## Task brief
Copy each of the rows below word for word, in the same order.

(Data rows)
========================================

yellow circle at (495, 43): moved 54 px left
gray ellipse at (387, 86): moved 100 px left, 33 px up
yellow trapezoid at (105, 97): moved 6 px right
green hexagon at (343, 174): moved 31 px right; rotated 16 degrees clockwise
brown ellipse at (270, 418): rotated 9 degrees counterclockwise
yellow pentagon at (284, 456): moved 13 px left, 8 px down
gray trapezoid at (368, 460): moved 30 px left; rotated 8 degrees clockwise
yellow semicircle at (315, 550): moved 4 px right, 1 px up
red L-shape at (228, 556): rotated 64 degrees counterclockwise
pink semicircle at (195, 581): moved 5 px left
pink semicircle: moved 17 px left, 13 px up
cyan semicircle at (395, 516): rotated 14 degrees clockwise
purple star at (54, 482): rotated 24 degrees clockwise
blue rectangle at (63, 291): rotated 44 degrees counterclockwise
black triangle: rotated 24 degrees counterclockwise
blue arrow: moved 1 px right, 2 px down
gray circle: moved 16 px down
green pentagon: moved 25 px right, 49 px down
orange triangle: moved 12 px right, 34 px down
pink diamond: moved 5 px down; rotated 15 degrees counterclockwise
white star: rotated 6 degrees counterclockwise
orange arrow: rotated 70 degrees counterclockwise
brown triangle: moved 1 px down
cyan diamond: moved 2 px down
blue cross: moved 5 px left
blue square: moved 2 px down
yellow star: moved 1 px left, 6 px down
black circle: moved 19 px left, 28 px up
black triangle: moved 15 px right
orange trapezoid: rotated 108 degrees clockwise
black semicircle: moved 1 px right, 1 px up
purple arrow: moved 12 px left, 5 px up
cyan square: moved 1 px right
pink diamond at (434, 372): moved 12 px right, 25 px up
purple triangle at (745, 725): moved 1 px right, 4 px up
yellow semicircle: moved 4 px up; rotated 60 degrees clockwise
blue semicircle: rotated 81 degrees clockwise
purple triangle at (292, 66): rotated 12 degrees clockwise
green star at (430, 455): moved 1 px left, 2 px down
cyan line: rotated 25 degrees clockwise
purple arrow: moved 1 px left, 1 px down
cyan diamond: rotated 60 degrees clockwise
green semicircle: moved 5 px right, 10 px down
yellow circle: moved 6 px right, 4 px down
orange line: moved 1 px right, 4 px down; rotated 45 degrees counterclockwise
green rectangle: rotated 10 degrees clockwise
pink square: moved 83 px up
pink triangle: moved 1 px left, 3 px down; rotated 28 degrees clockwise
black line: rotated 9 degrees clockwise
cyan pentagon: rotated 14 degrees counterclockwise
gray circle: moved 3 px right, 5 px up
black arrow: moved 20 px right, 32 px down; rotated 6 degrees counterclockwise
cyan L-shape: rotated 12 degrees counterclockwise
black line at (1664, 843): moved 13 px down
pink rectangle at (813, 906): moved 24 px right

========================================

## Solution
yellow circle at (495, 43): moved 54 px left
gray ellipse at (387, 86): moved 100 px left, 33 px up
yellow trapezoid at (105, 97): moved 6 px right
green hexagon at (343, 174): moved 31 px right; rotated 16 degrees clockwise
brown ellipse at (270, 418): rotated 9 degrees counterclockwise
yellow pentagon at (284, 456): moved 13 px left, 8 px down
gray trapezoid at (368, 460): moved 30 px left; rotated 8 degrees clockwise
yellow semicircle at (315, 550): moved 4 px right, 1 px up
red L-shape at (228, 556): rotated 64 degrees counterclockwise
pink semicircle at (195, 581): moved 5 px left
pink semicircle: moved 17 px left, 13 px up
cyan semicircle at (395, 516): rotated 14 degrees clockwise
purple star at (54, 482): rotated 24 degrees clockwise
blue rectangle at (63, 291): rotated 44 degrees counterclockwise
black triangle: rotated 24 degrees counterclockwise
blue arrow: moved 1 px right, 2 px down
gray circle: moved 16 px down
green pentagon: moved 25 px right, 49 px down
orange triangle: moved 12 px right, 34 px down
pink diamond: moved 5 px down; rotated 15 degrees counterclockwise
white star: rotated 6 degrees counterclockwise
orange arrow: rotated 70 degrees counterclockwise
brown triangle: moved 1 px down
cyan diamond: moved 2 px down
blue cross: moved 5 px left
blue square: moved 2 px down
yellow star: moved 1 px left, 6 px down
black circle: moved 19 px left, 28 px up
black triangle: moved 15 px right
orange trapezoid: rotated 108 degrees clockwise
black semicircle: moved 1 px right, 1 px up
purple arrow: moved 12 px left, 5 px up
cyan square: moved 1 px right
pink diamond at (434, 372): moved 12 px right, 25 px up
purple triangle at (745, 725): moved 1 px right, 4 px up
yellow semicircle: moved 4 px up; rotated 60 degrees clockwise
blue semicircle: rotated 81 degrees clockwise
purple triangle at (292, 66): rotated 12 degrees clockwise
green star at (430, 455): moved 1 px left, 2 px down
cyan line: rotated 25 degrees clockwise
purple arrow: moved 1 px left, 1 px down
cyan diamond: rotated 60 degrees clockwise
green semicircle: moved 5 px right, 10 px down
yellow circle: moved 6 px right, 4 px down
orange line: moved 1 px right, 4 px down; rotated 45 degrees counterclockwise
green rectangle: rotated 10 degrees clockwise
pink square: moved 83 px up
pink triangle: moved 1 px left, 3 px down; rotated 28 degrees clockwise
black line: rotated 9 degrees clockwise
cyan pentagon: rotated 14 degrees counterclockwise
gray circle: moved 3 px right, 5 px up
black arrow: moved 20 px right, 32 px down; rotated 6 degrees counterclockwise
cyan L-shape: rotated 12 degrees counterclockwise
black line at (1664, 843): moved 13 px down
pink rectangle at (813, 906): moved 24 px right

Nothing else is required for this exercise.